Problem to solve:
Below are some records. Repeat exactly the lines from the one containing "none -> green brick A4:A6 level 2" through the final line.

(Source data)

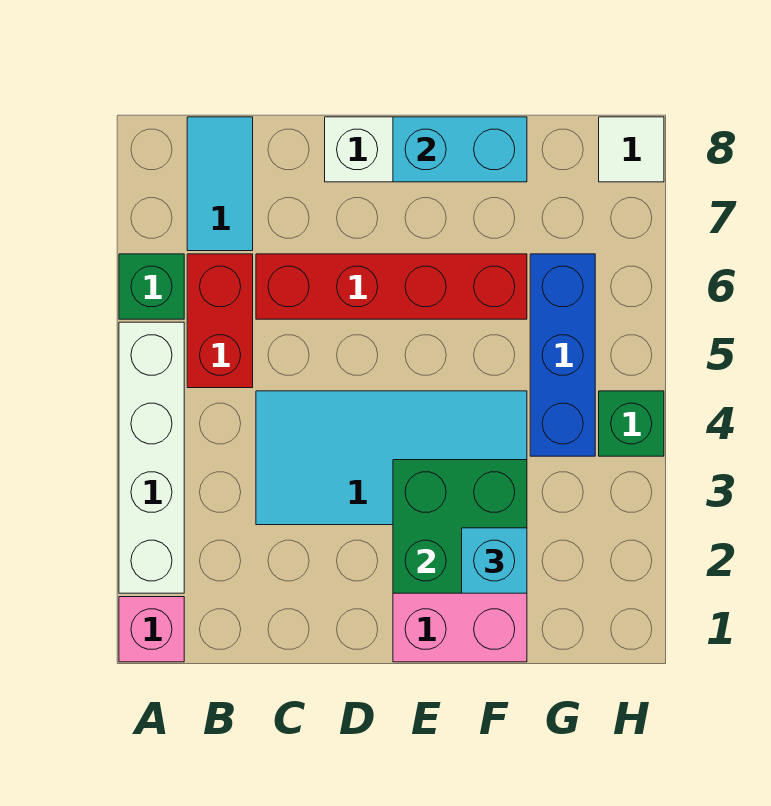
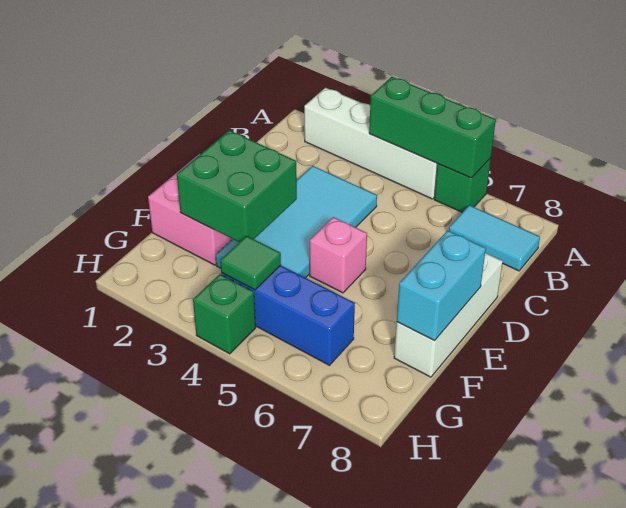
pink brick A1 level 1 -> pink brick E5 level 1
none -> green brick A4:A6 level 2
red brick B5:B6 level 1 -> none
red brick C6:F6 level 1 -> none
cyan brick F2 level 3 -> none
none -> green tile G4 level 2
white tile H8 level 1 -> none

Answer space:
none -> green brick A4:A6 level 2
red brick B5:B6 level 1 -> none
red brick C6:F6 level 1 -> none
cyan brick F2 level 3 -> none
none -> green tile G4 level 2
white tile H8 level 1 -> none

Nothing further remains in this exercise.